YOUR INSTRUCTIONS: An exact transcription of every record is needed, leaving out the pictures.

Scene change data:
_____

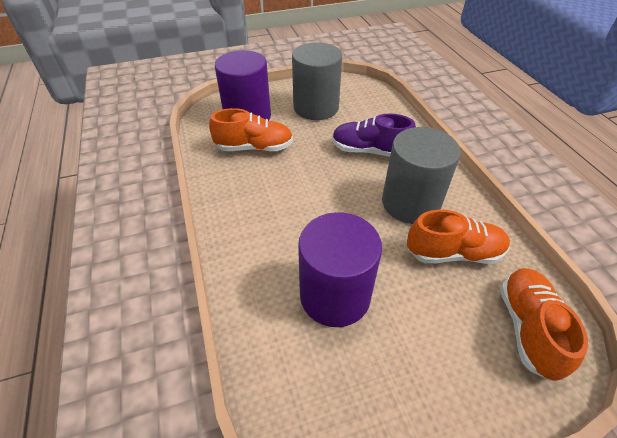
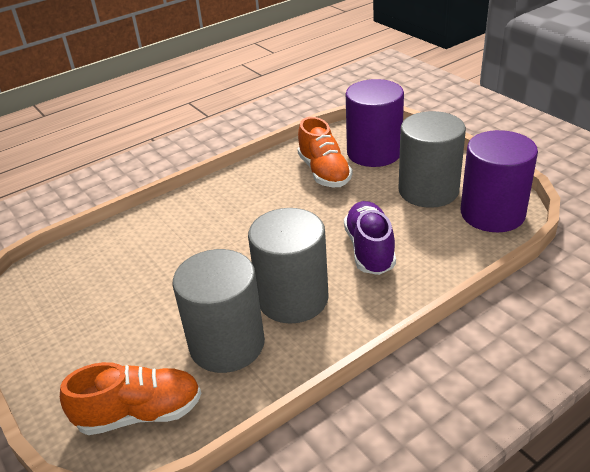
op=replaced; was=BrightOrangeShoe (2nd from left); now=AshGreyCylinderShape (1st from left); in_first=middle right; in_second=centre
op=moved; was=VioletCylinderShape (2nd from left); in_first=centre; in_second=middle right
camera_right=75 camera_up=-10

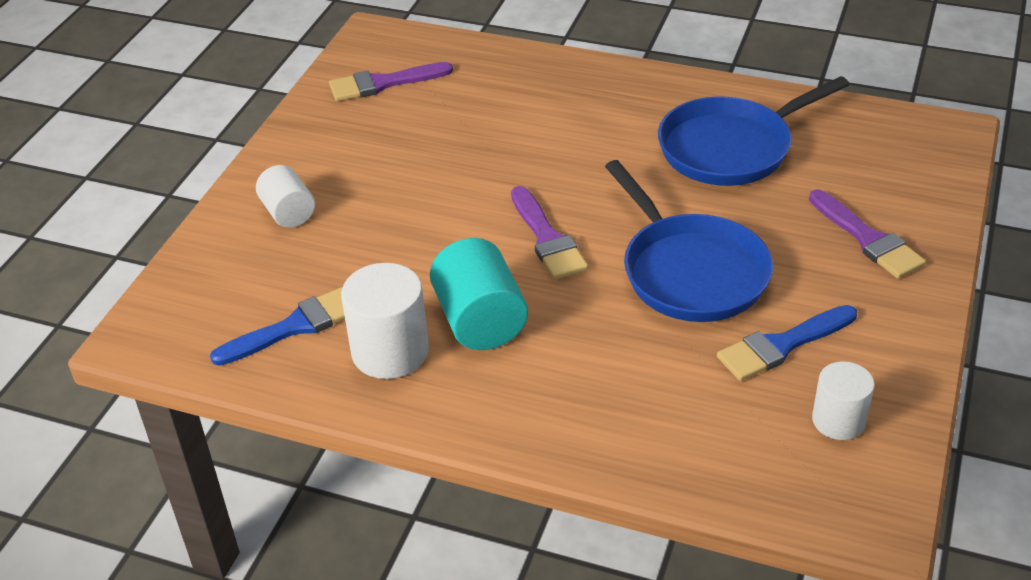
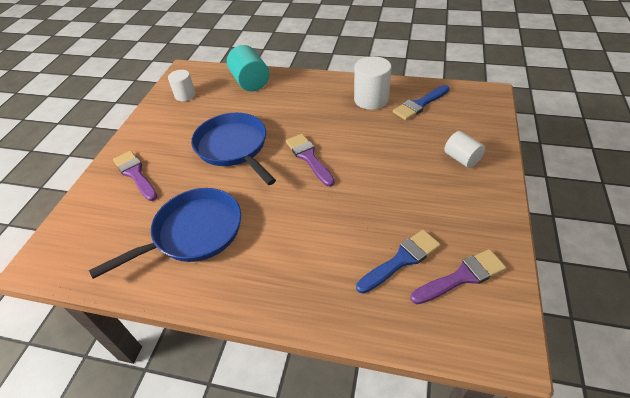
op=moved; was=AquaCylinderShape; in_first=centre; in_second=top centre
op=moved; was=BluePaintBrush (2nd from left in the first image); now=BluePaintBrush (1st from left); in_first=middle right; in_second=centre
camera_right=175 camera_up=5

_____

SOLUTION:
op=replaced; was=BrightOrangeShoe (2nd from left); now=AshGreyCylinderShape (1st from left); in_first=middle right; in_second=centre
op=moved; was=VioletCylinderShape (2nd from left); in_first=centre; in_second=middle right
camera_right=75 camera_up=-10

op=moved; was=AquaCylinderShape; in_first=centre; in_second=top centre
op=moved; was=BluePaintBrush (2nd from left in the first image); now=BluePaintBrush (1st from left); in_first=middle right; in_second=centre
camera_right=175 camera_up=5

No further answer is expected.